= PROBLEM =
Transcribe all the entries word for word, but omit the images.

[MATERIAL FOR THIS EXERCISE — start]

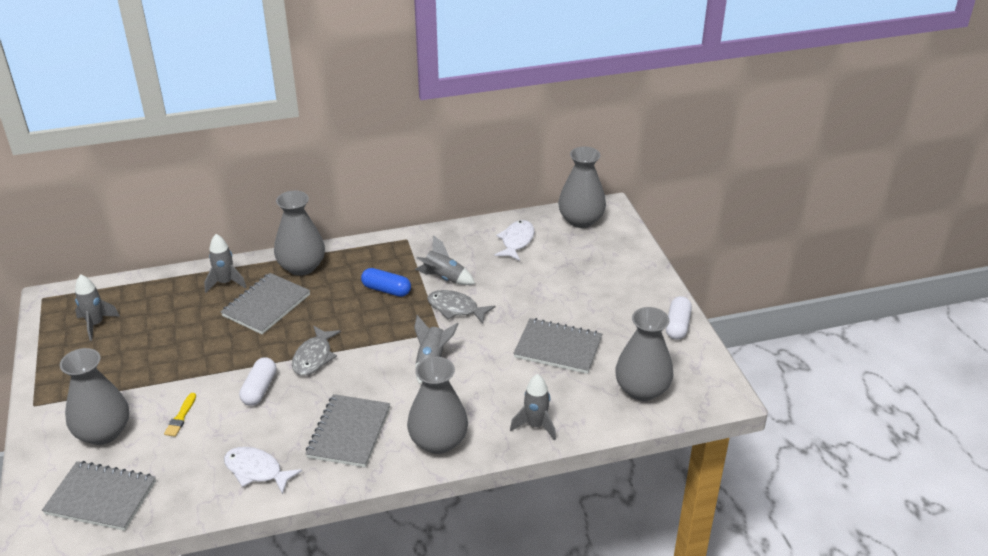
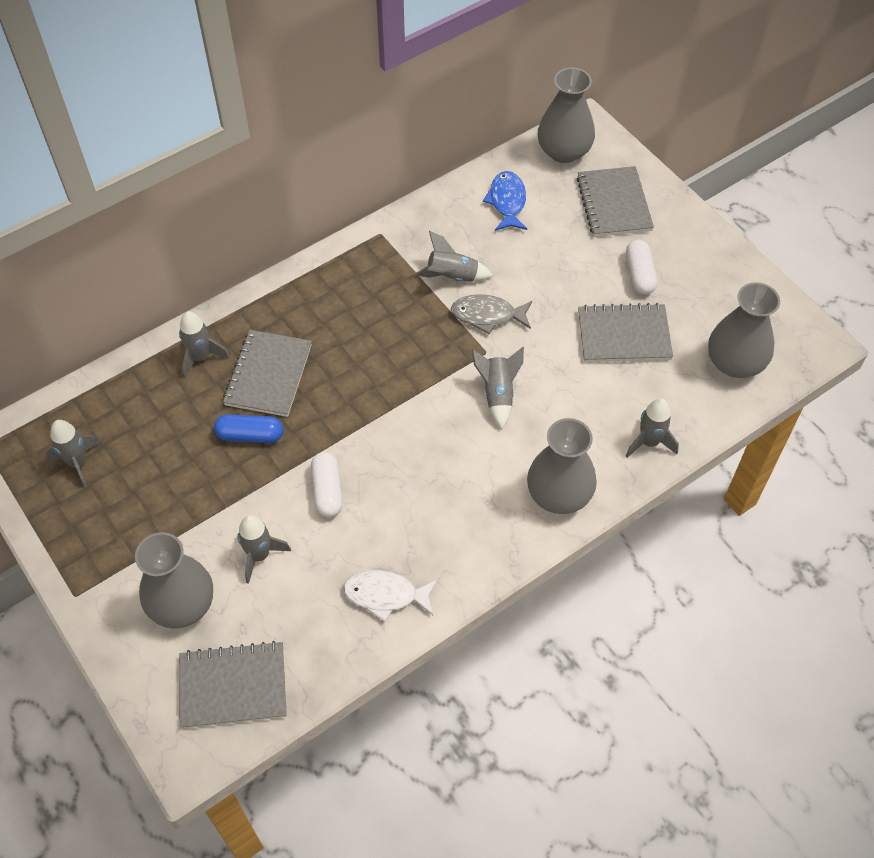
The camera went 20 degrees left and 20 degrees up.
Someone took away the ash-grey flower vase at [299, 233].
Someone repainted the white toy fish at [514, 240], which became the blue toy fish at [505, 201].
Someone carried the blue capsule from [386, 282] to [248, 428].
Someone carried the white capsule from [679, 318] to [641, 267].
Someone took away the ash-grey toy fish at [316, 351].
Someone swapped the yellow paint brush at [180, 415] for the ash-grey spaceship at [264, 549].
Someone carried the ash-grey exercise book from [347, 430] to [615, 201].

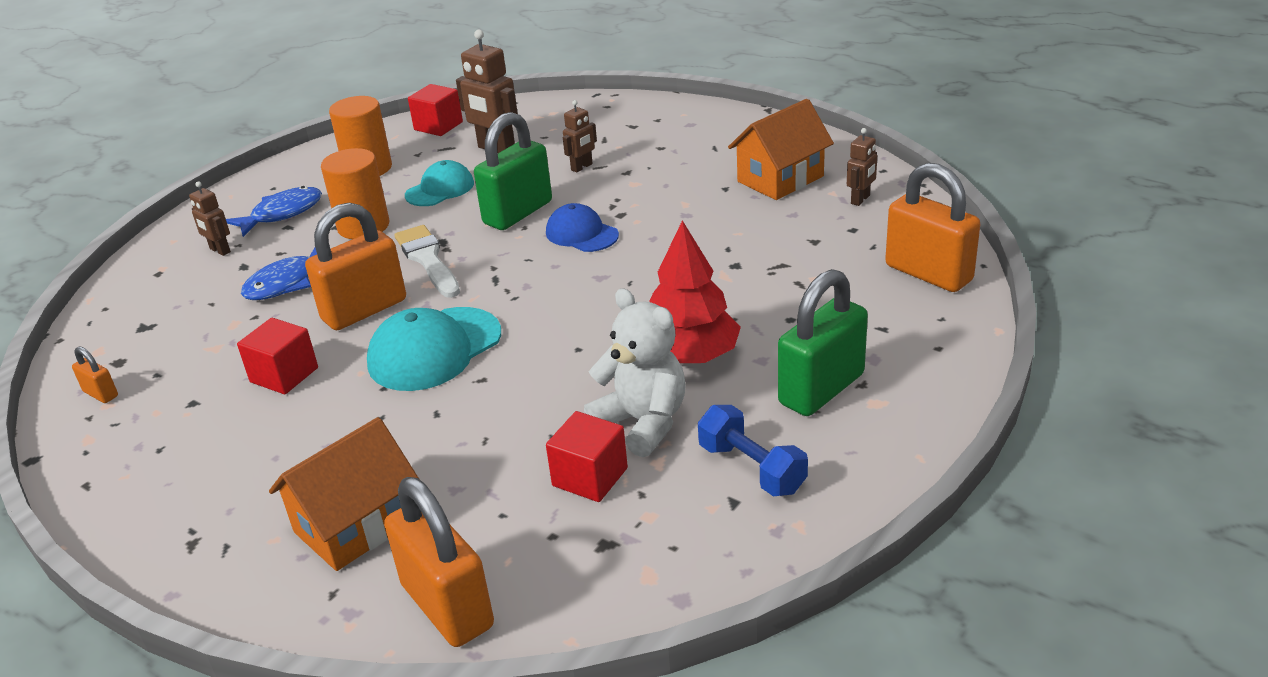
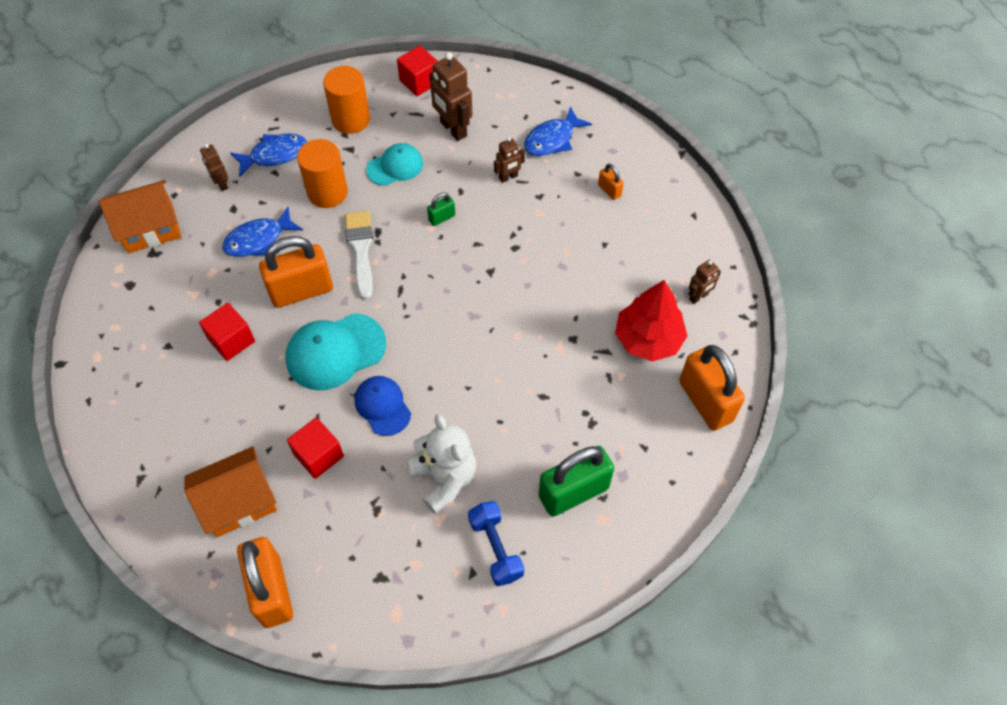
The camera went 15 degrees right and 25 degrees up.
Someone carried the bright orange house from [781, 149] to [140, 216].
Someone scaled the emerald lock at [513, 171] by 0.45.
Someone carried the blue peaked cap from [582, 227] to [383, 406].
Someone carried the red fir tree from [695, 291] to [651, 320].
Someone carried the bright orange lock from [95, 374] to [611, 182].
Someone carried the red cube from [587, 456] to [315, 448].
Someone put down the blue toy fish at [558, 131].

[MATERIAL FOR THIS EXERCISE — finish]

= REPLY =
The camera went 20 degrees left and 20 degrees up.
Someone took away the ash-grey flower vase at [299, 233].
Someone repainted the white toy fish at [514, 240], which became the blue toy fish at [505, 201].
Someone carried the blue capsule from [386, 282] to [248, 428].
Someone carried the white capsule from [679, 318] to [641, 267].
Someone took away the ash-grey toy fish at [316, 351].
Someone swapped the yellow paint brush at [180, 415] for the ash-grey spaceship at [264, 549].
Someone carried the ash-grey exercise book from [347, 430] to [615, 201].

The camera went 15 degrees right and 25 degrees up.
Someone carried the bright orange house from [781, 149] to [140, 216].
Someone scaled the emerald lock at [513, 171] by 0.45.
Someone carried the blue peaked cap from [582, 227] to [383, 406].
Someone carried the red fir tree from [695, 291] to [651, 320].
Someone carried the bright orange lock from [95, 374] to [611, 182].
Someone carried the red cube from [587, 456] to [315, 448].
Someone put down the blue toy fish at [558, 131].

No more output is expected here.